Change detection data
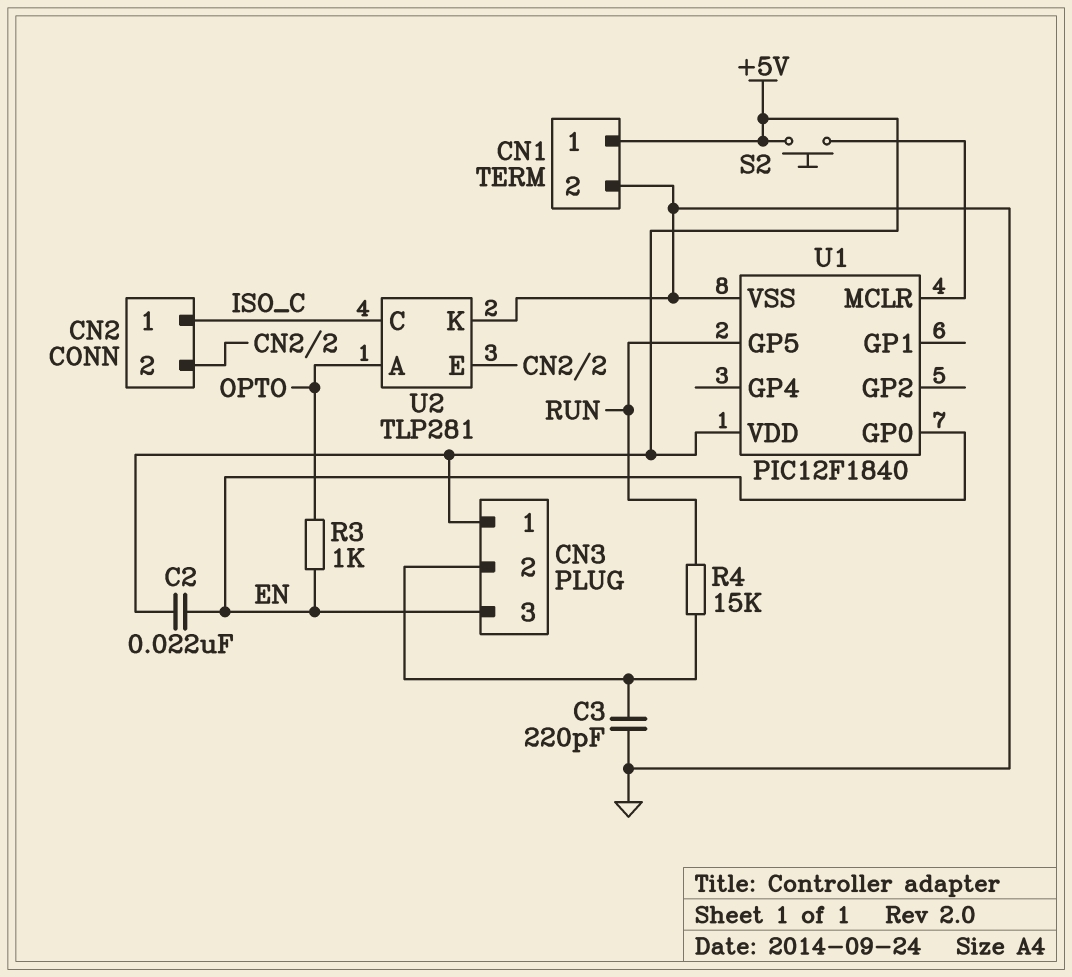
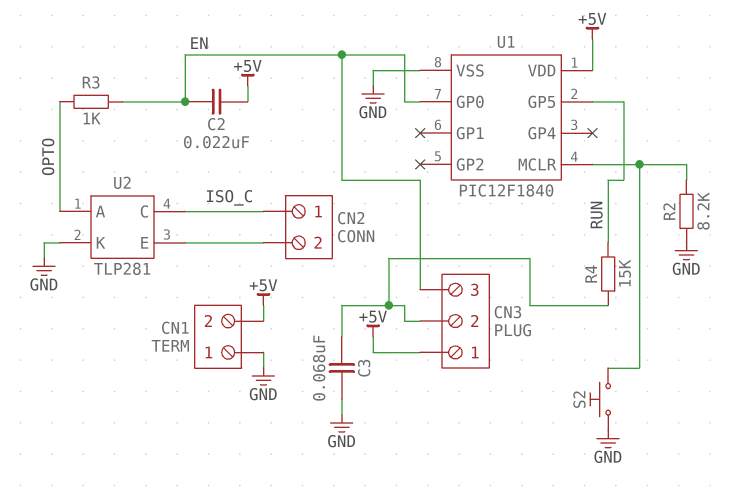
C3: 220pF (CN3/2, GND) -> 68nF (CN3/2, GND)
CN1 pin 1: +5V -> GND
CN1 pin 2: GND -> +5V
R2: none -> 8.2k (GND, U1/MCLR)
S2: button (+5V, U1/MCLR) -> button (GND, U1/MCLR)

WORK REQUIRED
In the copy, leave out the pictures and restate the records exactly.

ANSWER AREA
C3: 220pF (CN3/2, GND) -> 68nF (CN3/2, GND)
CN1 pin 1: +5V -> GND
CN1 pin 2: GND -> +5V
R2: none -> 8.2k (GND, U1/MCLR)
S2: button (+5V, U1/MCLR) -> button (GND, U1/MCLR)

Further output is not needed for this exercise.